→ Task details:
Using the data below, reproduce exactly the lines from the line with "D5: LED orange" to the line with "D4: LED red", both included; pictures must be dropped.

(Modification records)
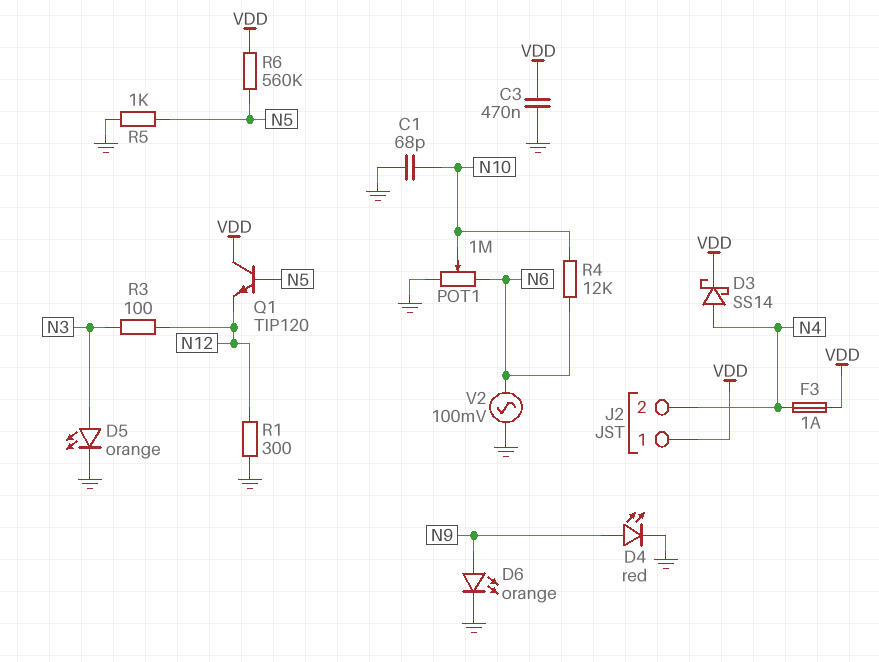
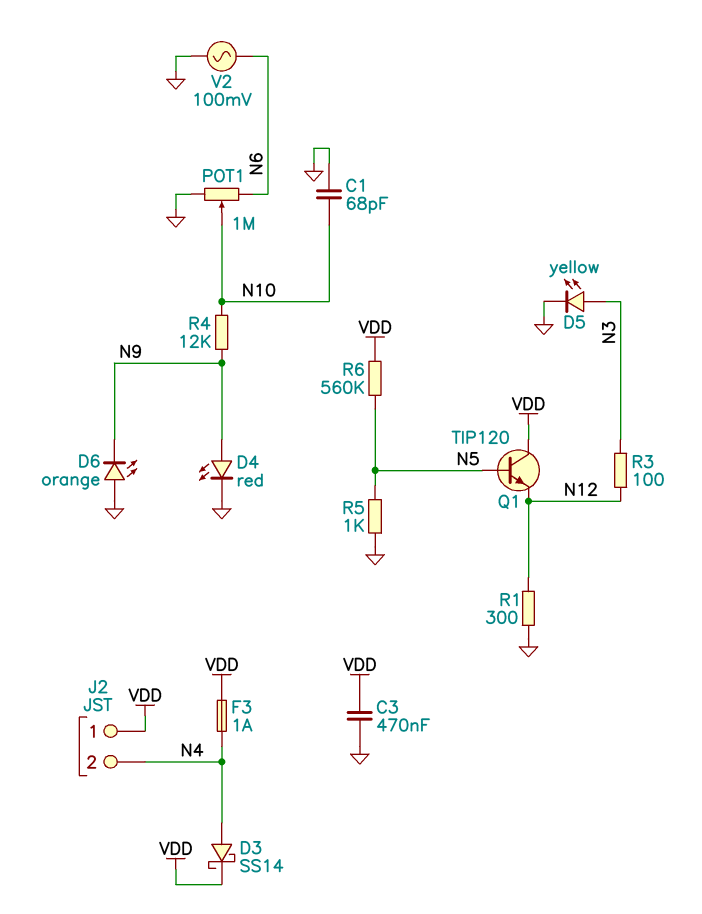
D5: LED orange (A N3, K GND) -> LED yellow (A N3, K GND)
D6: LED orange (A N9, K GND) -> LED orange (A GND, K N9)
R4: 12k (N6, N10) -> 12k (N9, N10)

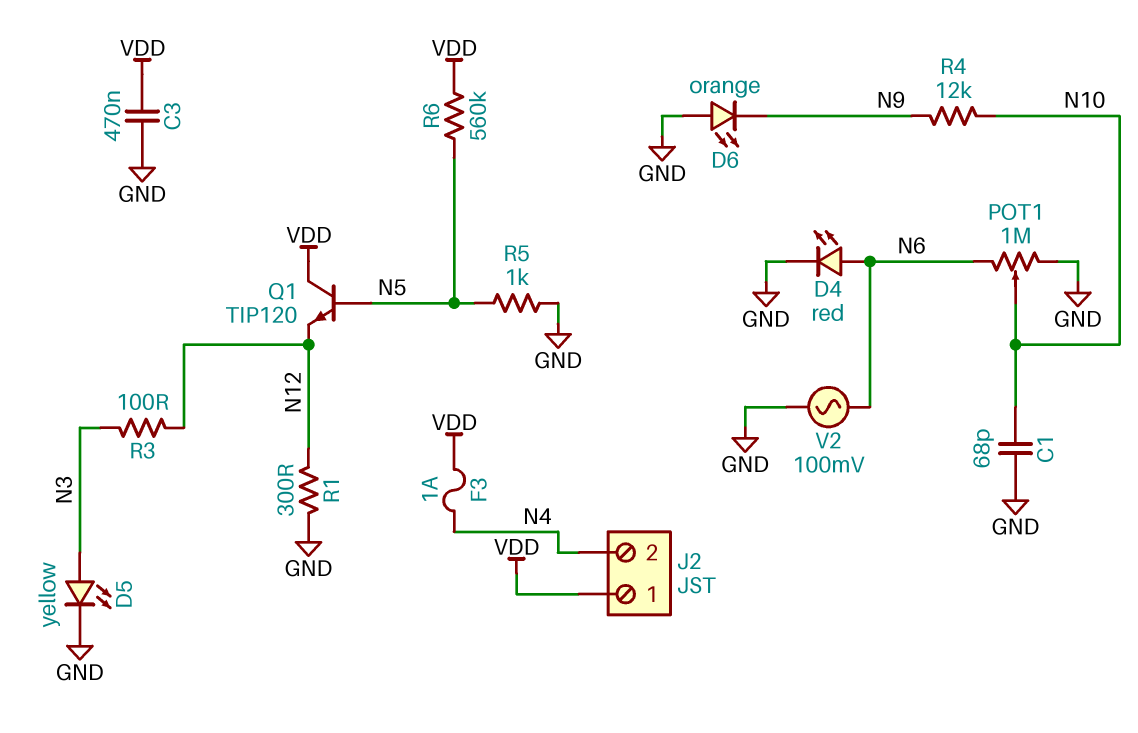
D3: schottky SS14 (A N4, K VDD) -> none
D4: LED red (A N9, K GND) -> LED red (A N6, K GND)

==

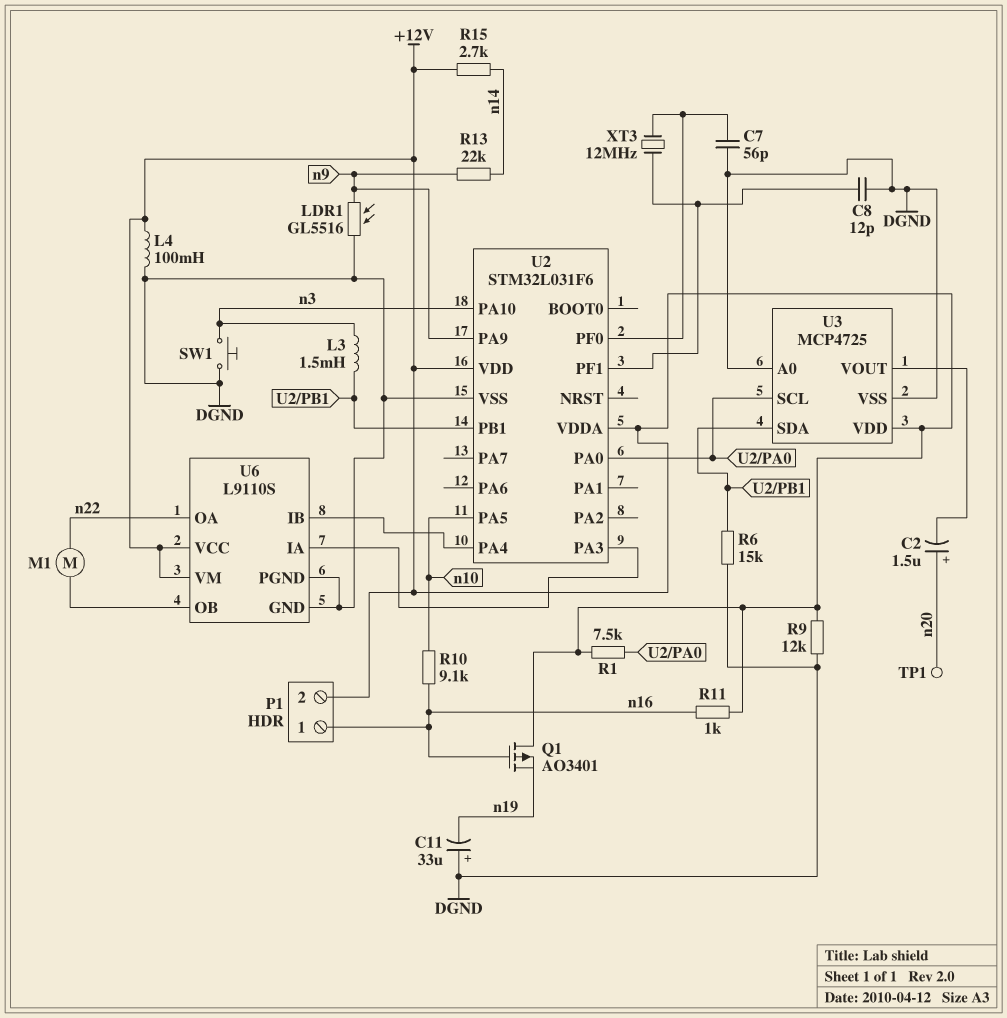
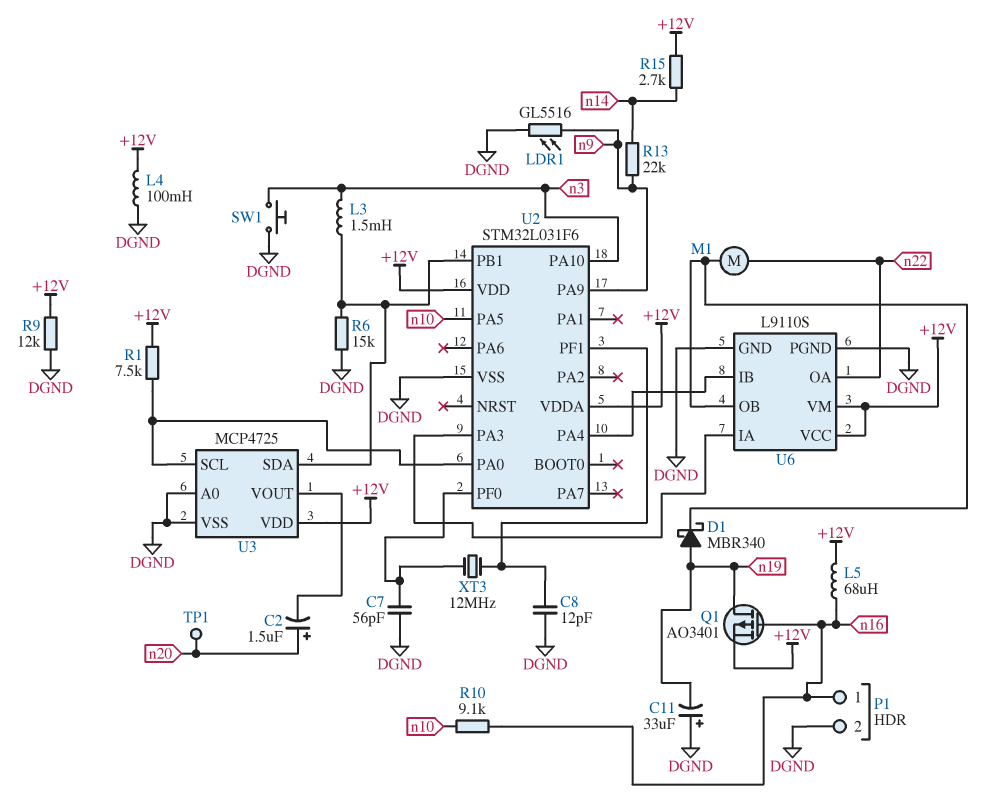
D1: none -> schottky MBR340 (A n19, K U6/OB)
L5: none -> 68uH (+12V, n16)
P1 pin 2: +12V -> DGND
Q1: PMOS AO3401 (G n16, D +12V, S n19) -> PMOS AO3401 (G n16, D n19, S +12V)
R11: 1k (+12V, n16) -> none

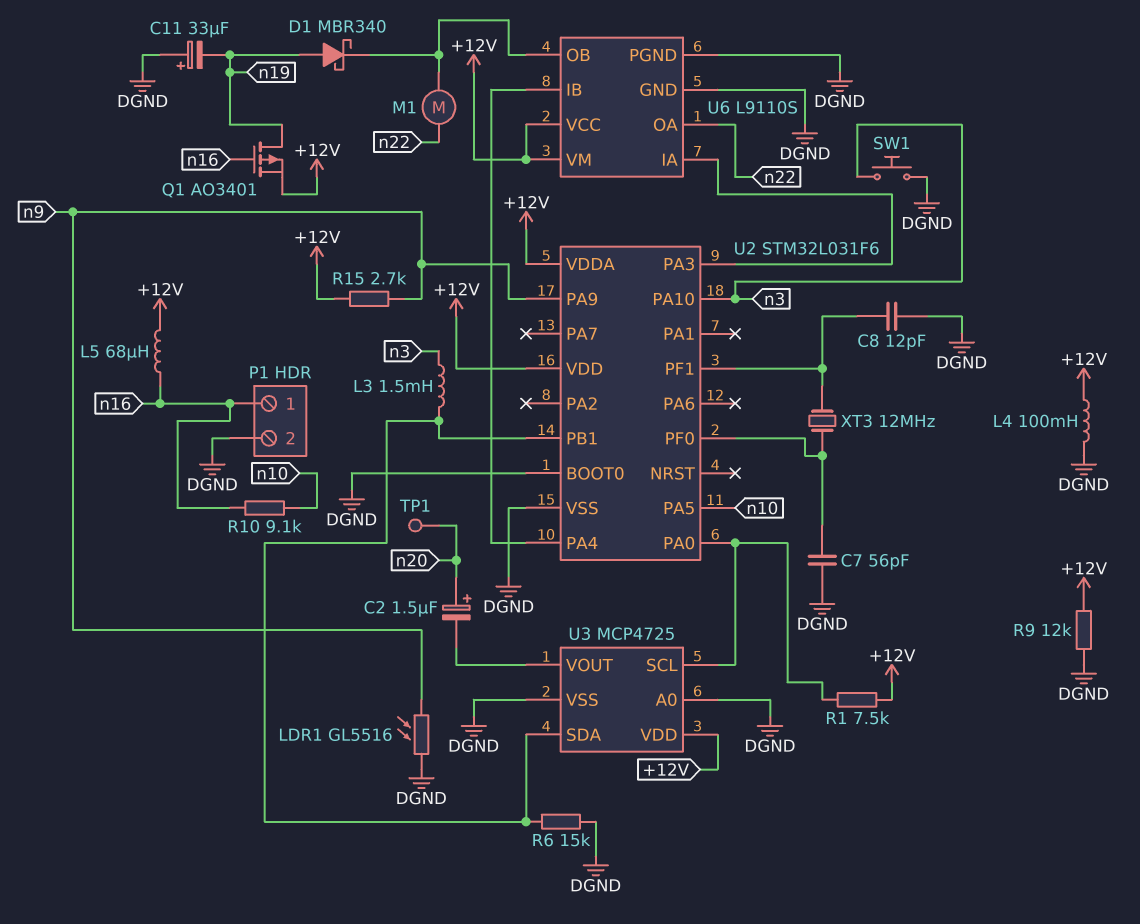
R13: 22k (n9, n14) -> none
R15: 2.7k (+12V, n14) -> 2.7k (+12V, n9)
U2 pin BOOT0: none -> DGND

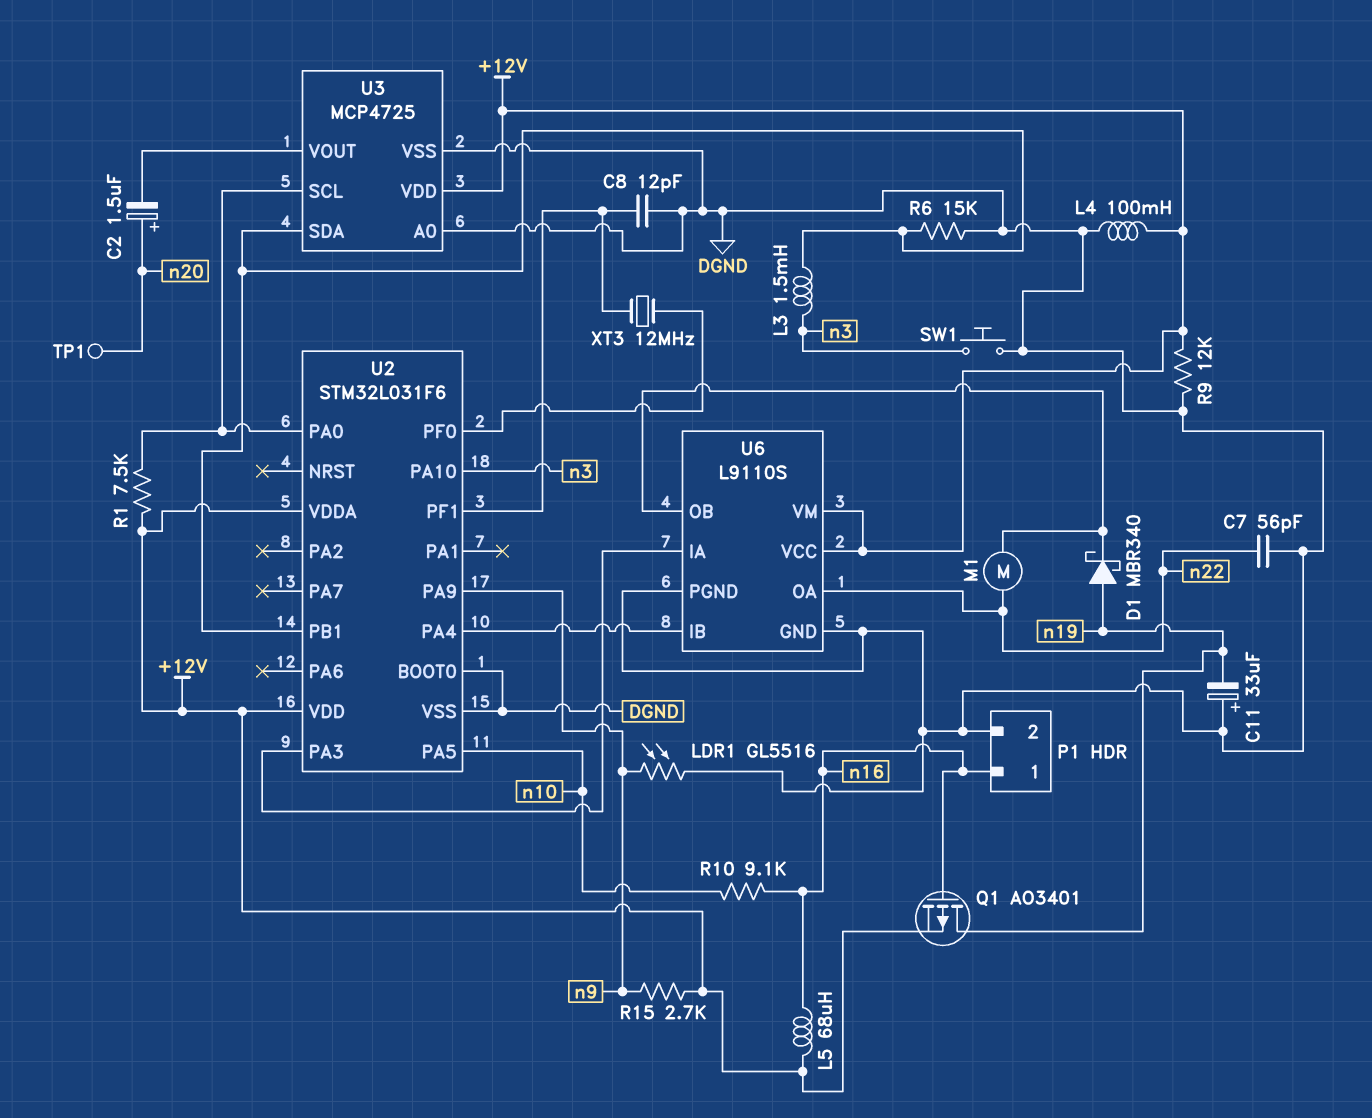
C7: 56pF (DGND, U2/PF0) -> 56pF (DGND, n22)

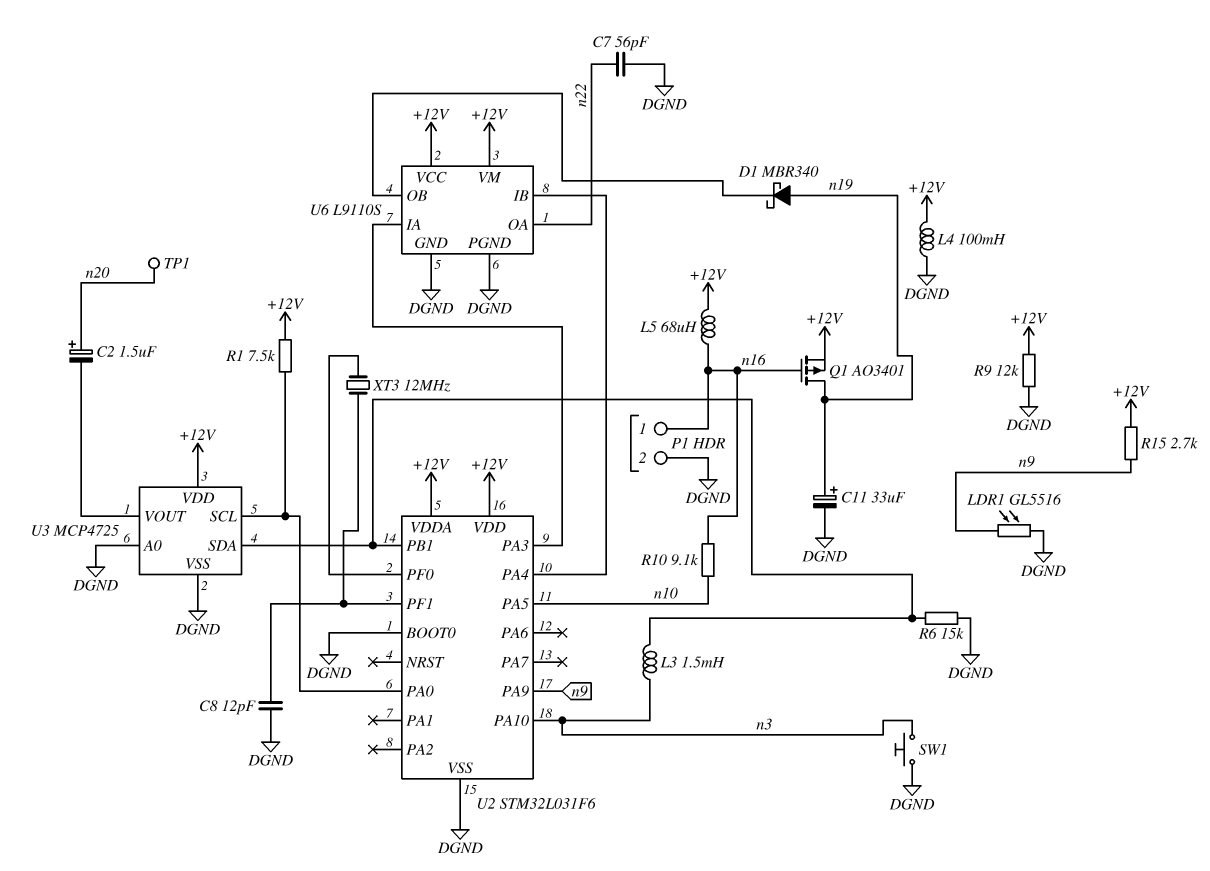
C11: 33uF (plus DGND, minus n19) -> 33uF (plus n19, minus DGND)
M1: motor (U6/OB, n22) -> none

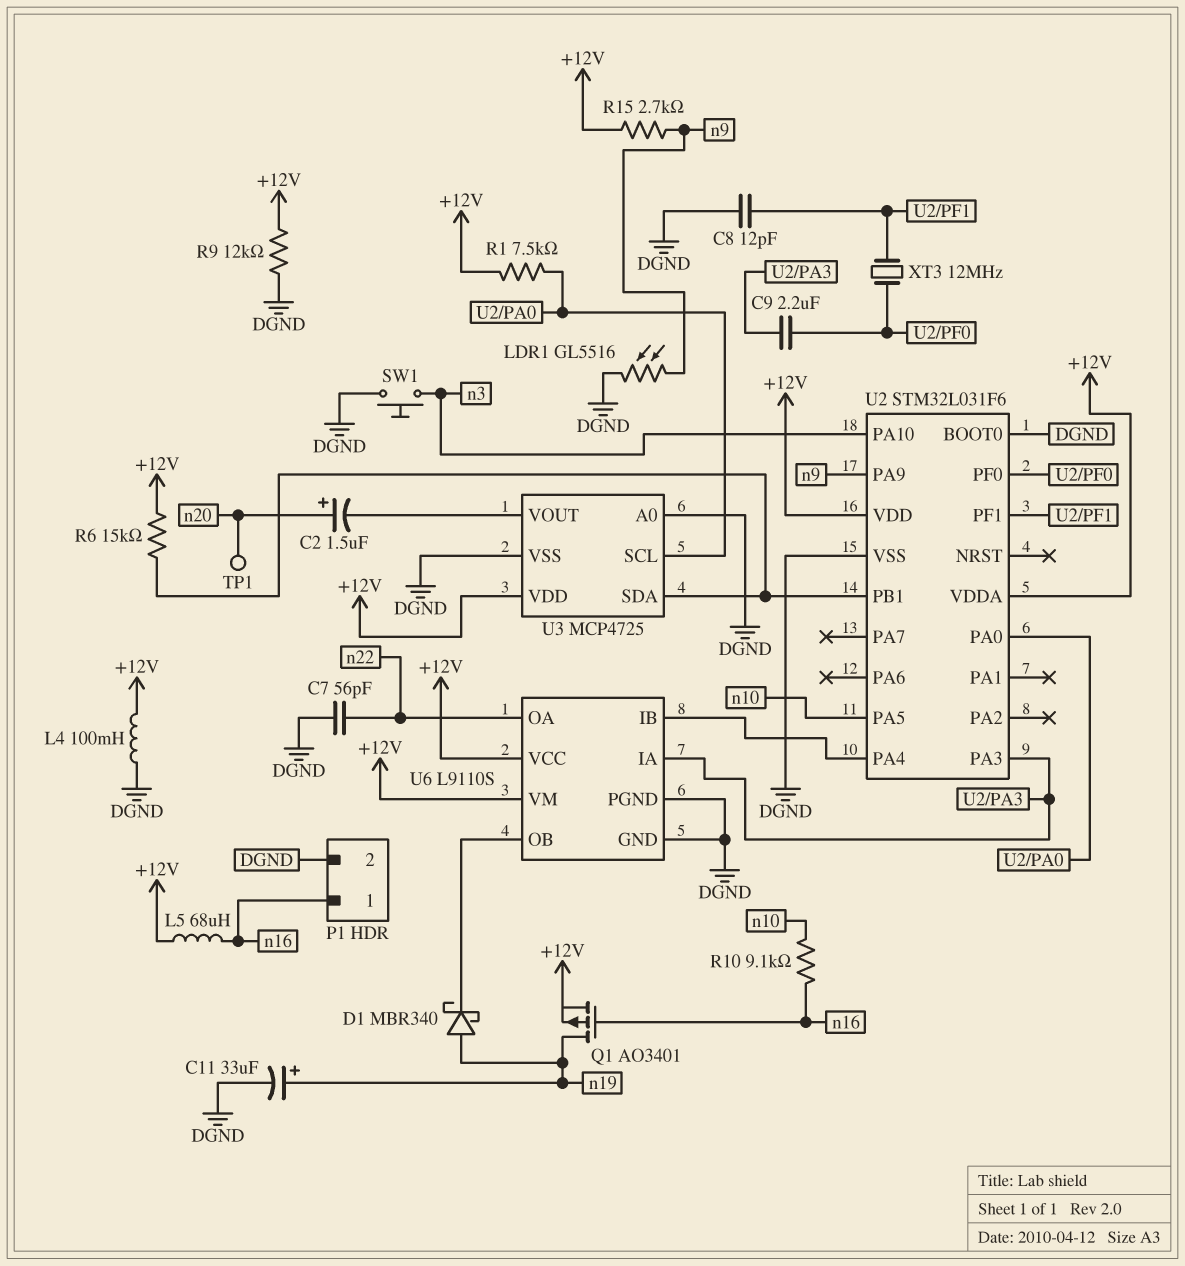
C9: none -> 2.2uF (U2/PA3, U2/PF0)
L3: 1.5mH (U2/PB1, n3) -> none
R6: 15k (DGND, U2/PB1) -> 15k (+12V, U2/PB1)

→ Solved problem:
D5: LED orange (A N3, K GND) -> LED yellow (A N3, K GND)
D6: LED orange (A N9, K GND) -> LED orange (A GND, K N9)
R4: 12k (N6, N10) -> 12k (N9, N10)

D3: schottky SS14 (A N4, K VDD) -> none
D4: LED red (A N9, K GND) -> LED red (A N6, K GND)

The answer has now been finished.